BEGIN WORKING DATA

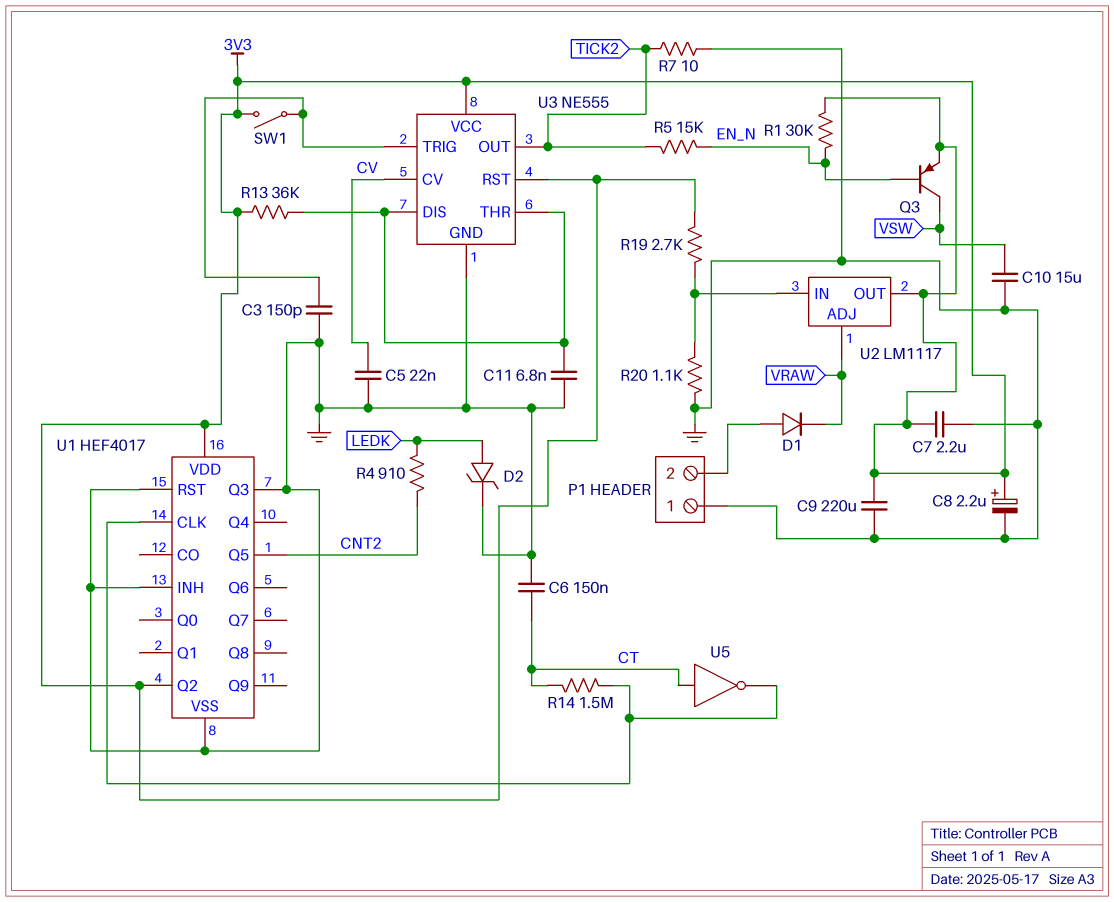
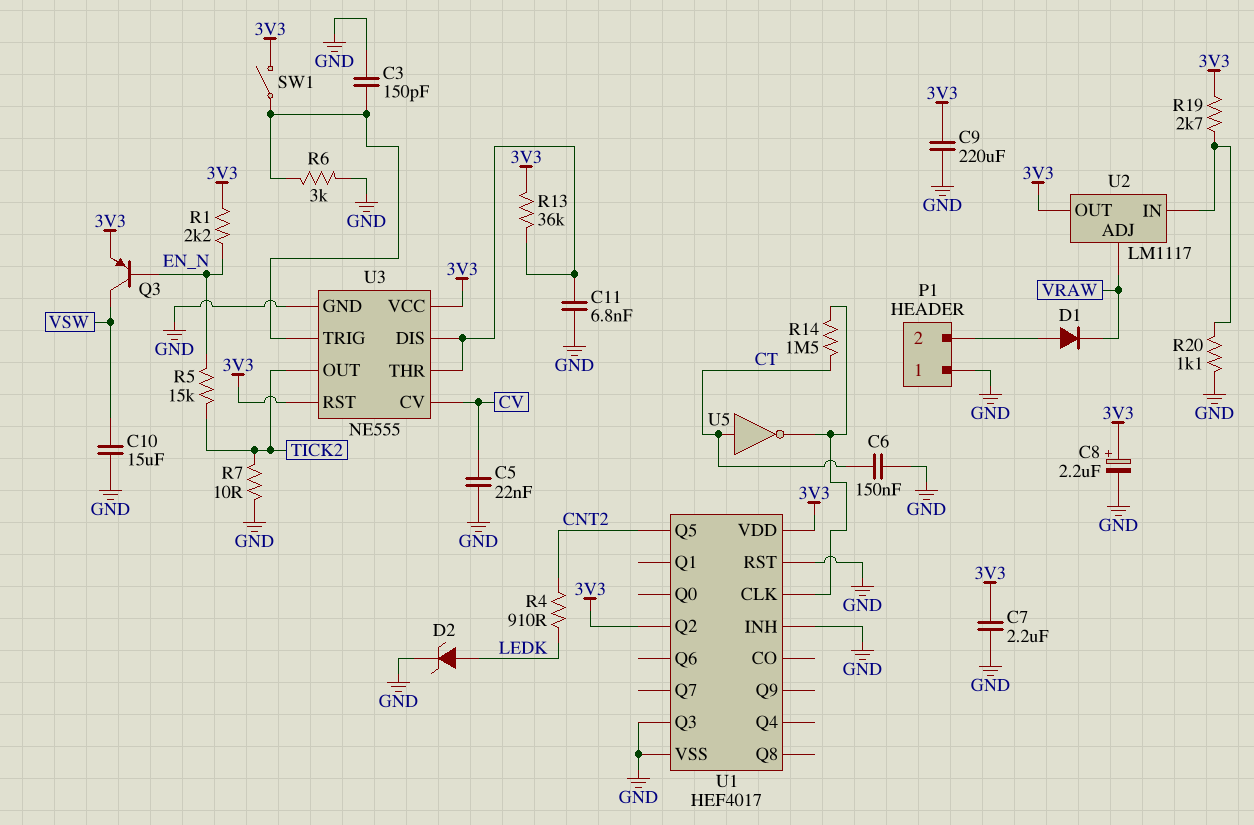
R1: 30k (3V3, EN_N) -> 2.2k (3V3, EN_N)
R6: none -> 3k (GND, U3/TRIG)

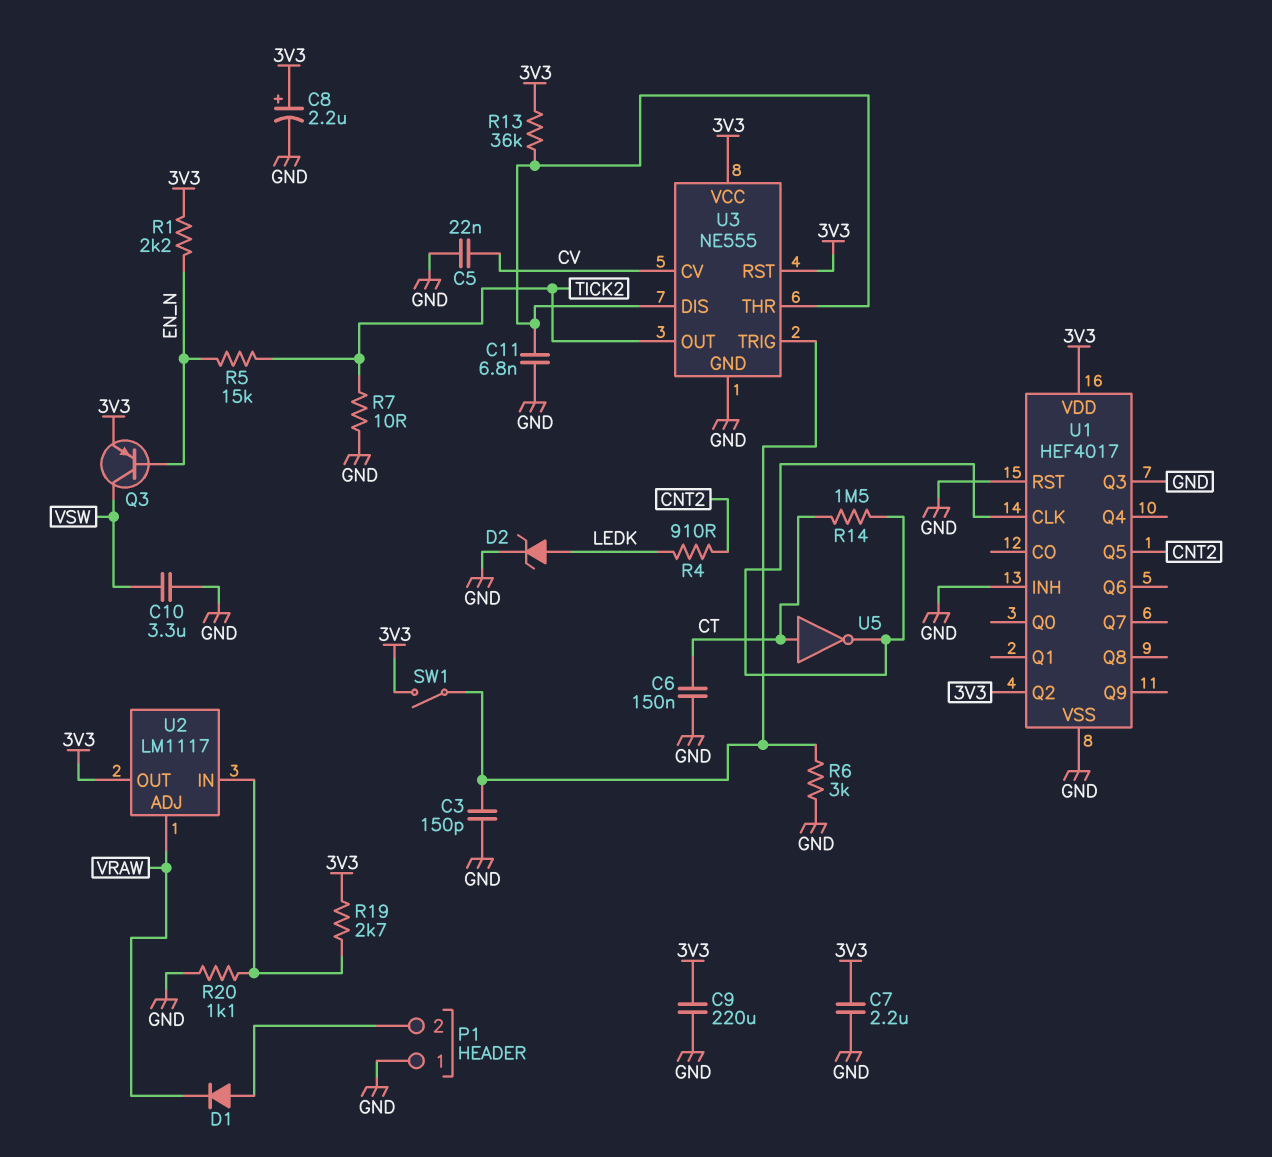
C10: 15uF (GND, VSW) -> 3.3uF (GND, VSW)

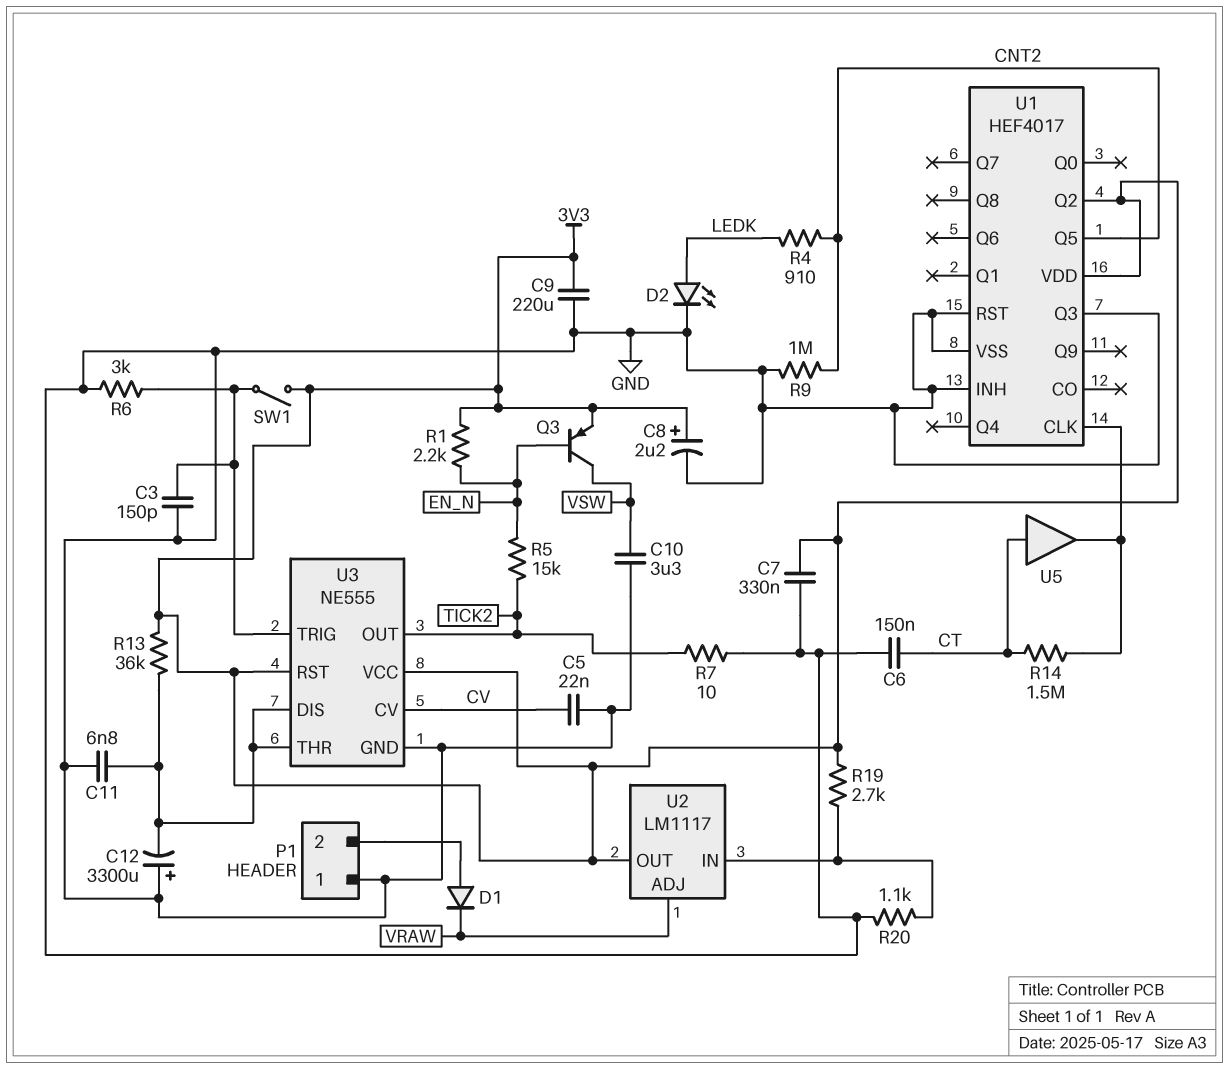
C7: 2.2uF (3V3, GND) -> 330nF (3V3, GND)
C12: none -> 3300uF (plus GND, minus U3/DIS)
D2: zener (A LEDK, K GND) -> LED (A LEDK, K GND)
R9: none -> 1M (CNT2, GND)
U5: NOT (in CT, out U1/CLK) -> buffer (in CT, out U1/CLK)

END WORKING DATA
BEGIN WORKING DATA

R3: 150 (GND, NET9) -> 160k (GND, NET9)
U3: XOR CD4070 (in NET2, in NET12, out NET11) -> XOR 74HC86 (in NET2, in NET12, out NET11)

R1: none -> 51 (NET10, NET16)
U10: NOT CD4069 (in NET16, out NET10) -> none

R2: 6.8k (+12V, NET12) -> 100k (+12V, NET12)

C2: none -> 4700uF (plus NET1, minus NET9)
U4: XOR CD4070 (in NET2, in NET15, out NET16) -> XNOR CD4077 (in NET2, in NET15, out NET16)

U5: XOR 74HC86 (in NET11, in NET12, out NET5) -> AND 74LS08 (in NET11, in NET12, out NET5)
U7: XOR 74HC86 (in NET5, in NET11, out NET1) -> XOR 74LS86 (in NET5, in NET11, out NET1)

END WORKING DATA

### WHAT YOU HAVE TO DO
Take exactly the lines from the one containing "U4: XOR CD4070" through the one containing "U7: XOR 74HC86" in the data above, and output them with nothing added.

### TASK OUTPUT
U4: XOR CD4070 (in NET2, in NET15, out NET16) -> XNOR CD4077 (in NET2, in NET15, out NET16)

U5: XOR 74HC86 (in NET11, in NET12, out NET5) -> AND 74LS08 (in NET11, in NET12, out NET5)
U7: XOR 74HC86 (in NET5, in NET11, out NET1) -> XOR 74LS86 (in NET5, in NET11, out NET1)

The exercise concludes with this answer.